MATERIAL PROVIDED:
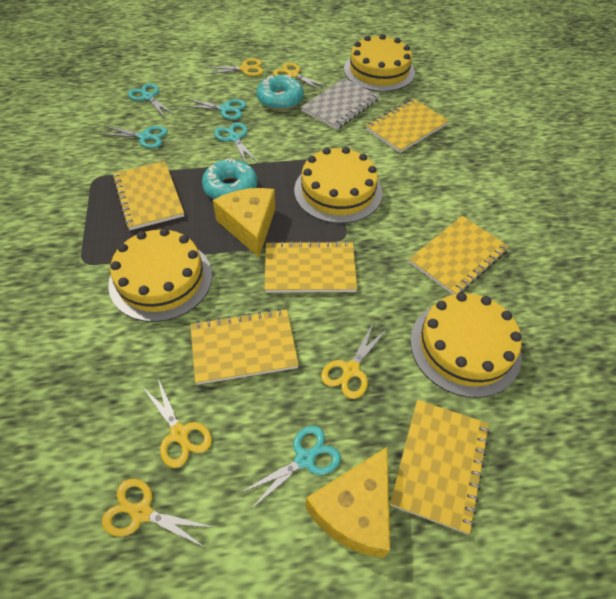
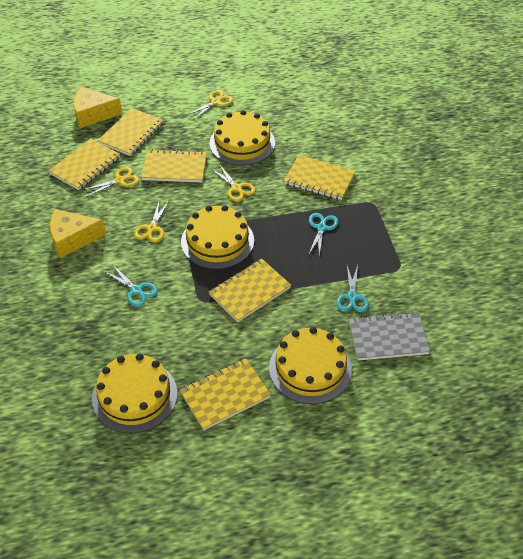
turquoise donut: 2 -> 0
turquoise scissors: 5 -> 3
yellow scissors: 5 -> 4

TASK STATEMENT: Please print all the data above word for word. Pictures should not appear in the copy.

ANSWER FOR THE TASK:
turquoise donut: 2 -> 0
turquoise scissors: 5 -> 3
yellow scissors: 5 -> 4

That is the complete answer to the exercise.